The task | Copy out exactly, from the entries that follow, the line holding "All buildings are outlined.", the line holding "[(110,93),(108,113),(119,114),(120,93),(110,93)]", and all lines between them, but no pictures.

-- Data follows --

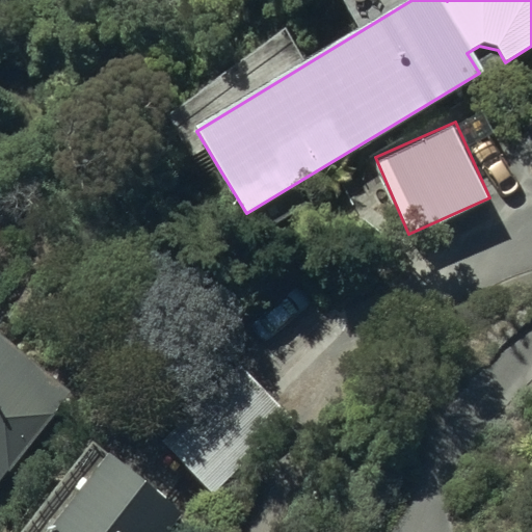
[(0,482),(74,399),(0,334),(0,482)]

-- Data concluded --
-- Data follows --

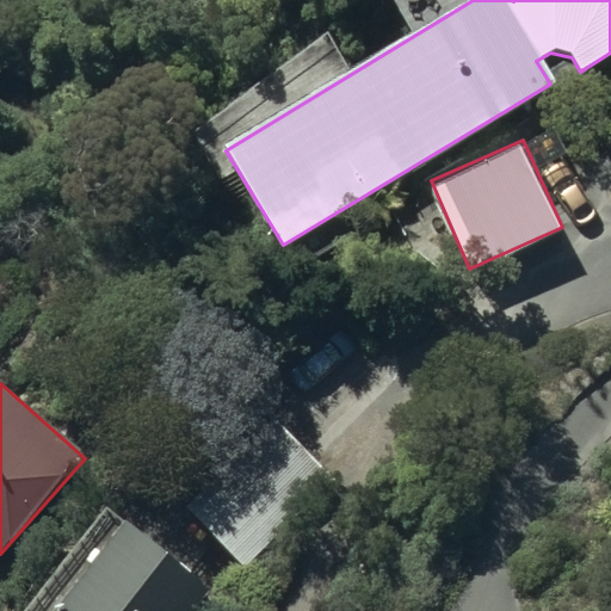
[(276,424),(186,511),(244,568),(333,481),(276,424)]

-- Data concluded --
-- Data follows --

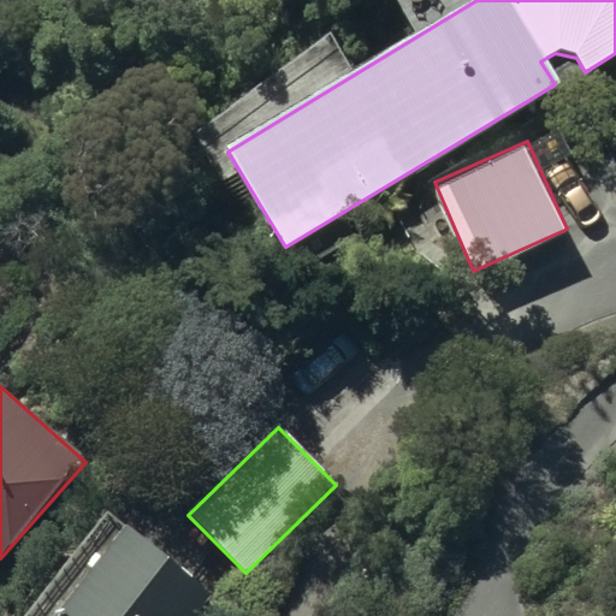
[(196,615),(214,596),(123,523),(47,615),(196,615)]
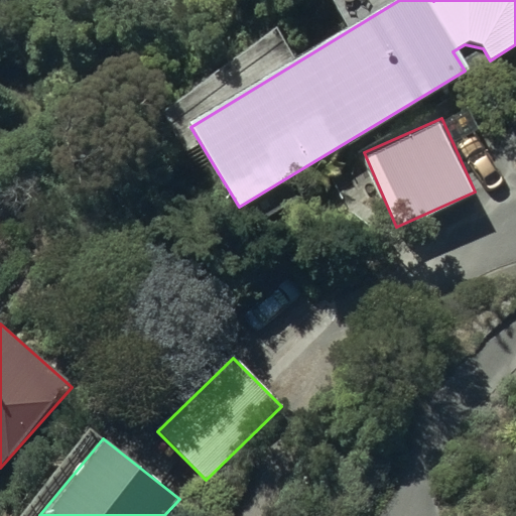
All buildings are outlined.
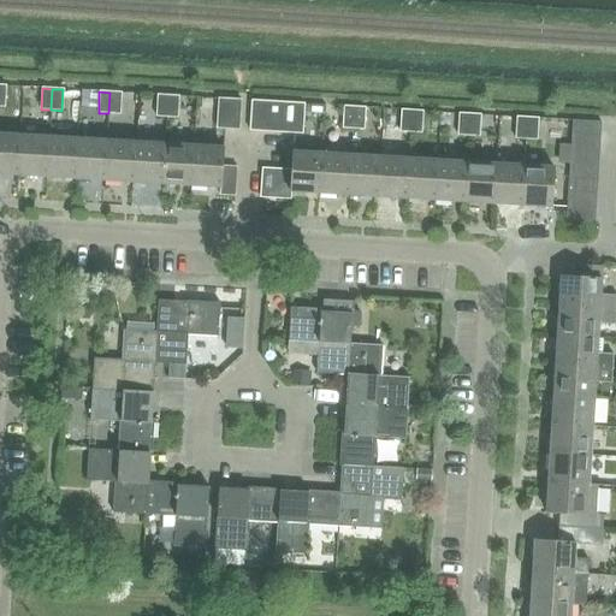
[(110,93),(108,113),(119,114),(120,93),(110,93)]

-- Data concluded --

Answer below |
All buildings are outlined.
[(110,93),(108,113),(119,114),(120,93),(110,93)]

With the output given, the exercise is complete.